§ **WORK REQUEST**:
Your copy of the data should leave out the images and match everything else exactly.

§ **DATASET EXTRACT**:
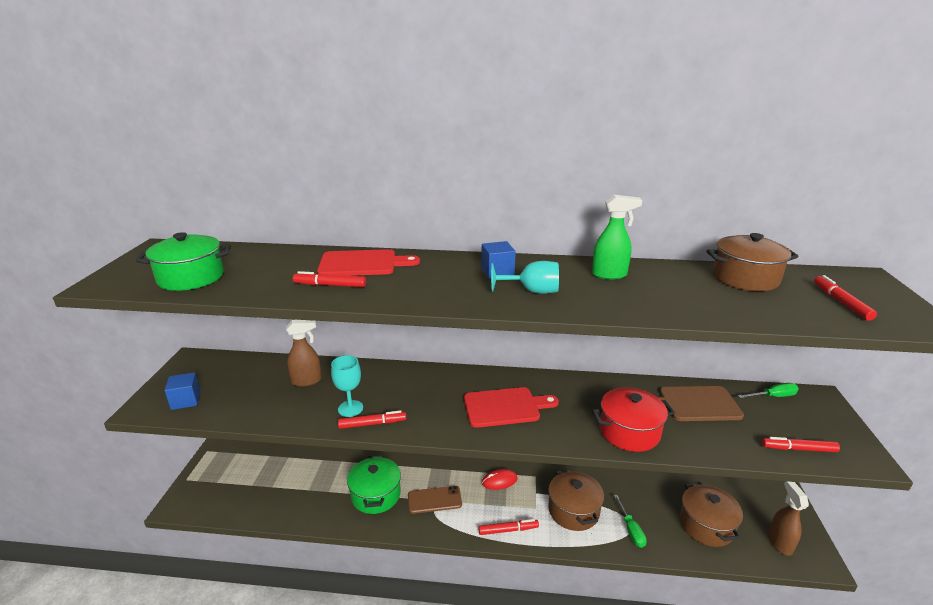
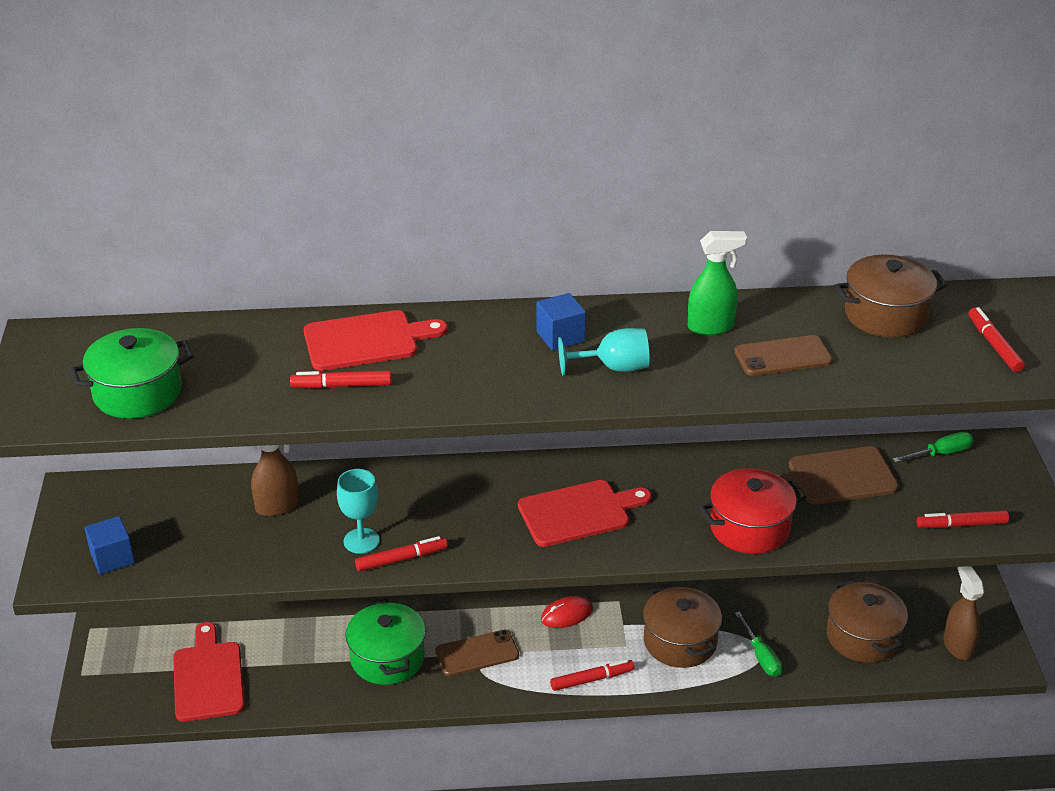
camera: 10 degrees left, 10 degrees up
(260, 492) = (208, 677): none -> red cutting board
(665, 295) = (783, 356): none -> brown phone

§ **COMPLETED EXERCISE**:
camera: 10 degrees left, 10 degrees up
(260, 492) = (208, 677): none -> red cutting board
(665, 295) = (783, 356): none -> brown phone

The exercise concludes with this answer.